- _Task item_
Once the line containing "shifted | WhiteCup" is found in the entries below, restate it and each following line word for word, stopping after the line containing "shifted | BlueCupcake".

(Source records)

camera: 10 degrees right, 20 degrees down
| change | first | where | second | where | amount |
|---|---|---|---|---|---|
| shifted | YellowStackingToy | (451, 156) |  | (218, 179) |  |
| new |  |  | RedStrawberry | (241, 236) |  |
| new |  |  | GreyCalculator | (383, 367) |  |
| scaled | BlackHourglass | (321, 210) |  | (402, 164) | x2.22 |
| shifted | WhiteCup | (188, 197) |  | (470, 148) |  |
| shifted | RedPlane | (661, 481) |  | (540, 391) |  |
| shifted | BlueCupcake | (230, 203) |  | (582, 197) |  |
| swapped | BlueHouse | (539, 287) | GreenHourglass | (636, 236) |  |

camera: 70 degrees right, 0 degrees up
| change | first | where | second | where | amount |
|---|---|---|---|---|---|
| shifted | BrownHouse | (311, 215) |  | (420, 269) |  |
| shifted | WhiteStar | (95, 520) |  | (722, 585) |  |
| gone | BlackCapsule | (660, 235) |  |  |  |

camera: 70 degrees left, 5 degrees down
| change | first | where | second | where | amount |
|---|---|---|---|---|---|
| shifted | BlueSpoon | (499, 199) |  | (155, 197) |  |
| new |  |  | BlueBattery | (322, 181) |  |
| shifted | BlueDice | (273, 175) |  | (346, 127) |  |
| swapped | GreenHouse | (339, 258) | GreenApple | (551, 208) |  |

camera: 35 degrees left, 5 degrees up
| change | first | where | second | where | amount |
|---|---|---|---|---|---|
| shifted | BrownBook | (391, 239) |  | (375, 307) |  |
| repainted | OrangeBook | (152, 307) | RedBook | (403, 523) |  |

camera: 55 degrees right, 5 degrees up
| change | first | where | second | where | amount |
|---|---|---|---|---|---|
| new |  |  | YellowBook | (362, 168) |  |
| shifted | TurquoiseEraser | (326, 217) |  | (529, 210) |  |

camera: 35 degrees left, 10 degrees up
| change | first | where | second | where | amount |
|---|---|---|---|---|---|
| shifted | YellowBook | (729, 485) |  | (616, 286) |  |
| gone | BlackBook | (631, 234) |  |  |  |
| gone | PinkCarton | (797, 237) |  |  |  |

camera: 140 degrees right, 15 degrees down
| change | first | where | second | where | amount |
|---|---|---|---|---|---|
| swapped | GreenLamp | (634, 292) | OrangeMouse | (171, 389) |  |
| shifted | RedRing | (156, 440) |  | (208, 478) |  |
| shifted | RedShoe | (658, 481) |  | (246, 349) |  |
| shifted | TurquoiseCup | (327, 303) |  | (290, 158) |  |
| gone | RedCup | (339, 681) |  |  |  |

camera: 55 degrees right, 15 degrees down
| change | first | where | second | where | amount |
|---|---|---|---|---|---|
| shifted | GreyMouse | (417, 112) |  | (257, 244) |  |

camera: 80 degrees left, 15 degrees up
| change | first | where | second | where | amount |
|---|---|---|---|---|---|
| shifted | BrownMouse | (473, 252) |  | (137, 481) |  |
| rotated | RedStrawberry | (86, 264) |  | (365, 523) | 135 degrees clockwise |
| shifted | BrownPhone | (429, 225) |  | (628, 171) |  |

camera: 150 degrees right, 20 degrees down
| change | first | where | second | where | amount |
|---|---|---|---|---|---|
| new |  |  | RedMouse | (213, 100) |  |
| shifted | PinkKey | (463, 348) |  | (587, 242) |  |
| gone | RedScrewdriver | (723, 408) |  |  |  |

- _Result of this exercise_
| shifted | WhiteCup | (188, 197) |  | (470, 148) |  |
| shifted | RedPlane | (661, 481) |  | (540, 391) |  |
| shifted | BlueCupcake | (230, 203) |  | (582, 197) |  |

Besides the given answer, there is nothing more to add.